*EXERCISE DETAILS:*
Let the answer be the lines from the one with "brown donut [388,242,464,301]" to the end of the entries, copied exactly with both boundary lines kept.

·····

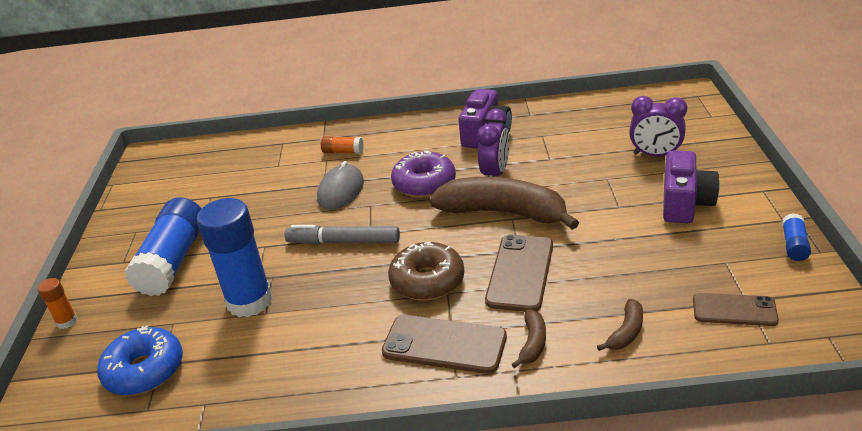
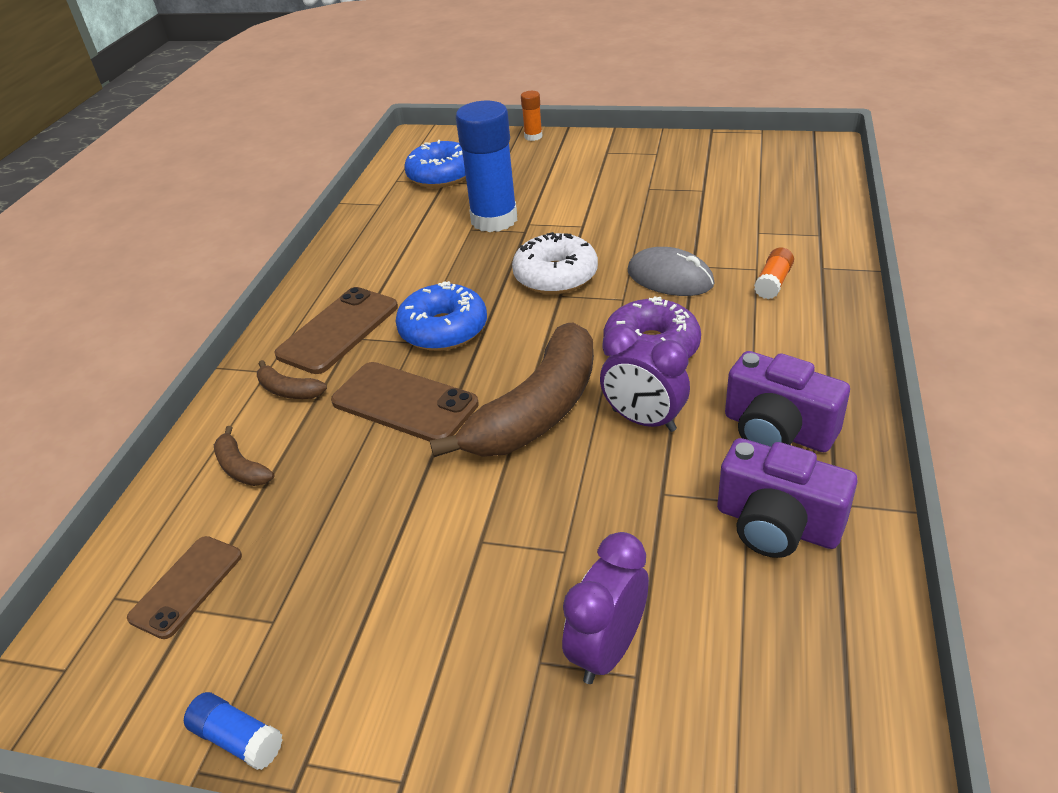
camera: 105 degrees right, 5 degrees up
blue glue stick [125,197,201,296] -> none
grey marker [285,225,400,244] -> white donut [512,232,598,294]
brown donut [388,242,464,301] -> blue donut [396,281,487,351]
purple camera [663,150,719,223] -> purple camera moved to [717,438,858,558]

·····

*OUTPUT:*
brown donut [388,242,464,301] -> blue donut [396,281,487,351]
purple camera [663,150,719,223] -> purple camera moved to [717,438,858,558]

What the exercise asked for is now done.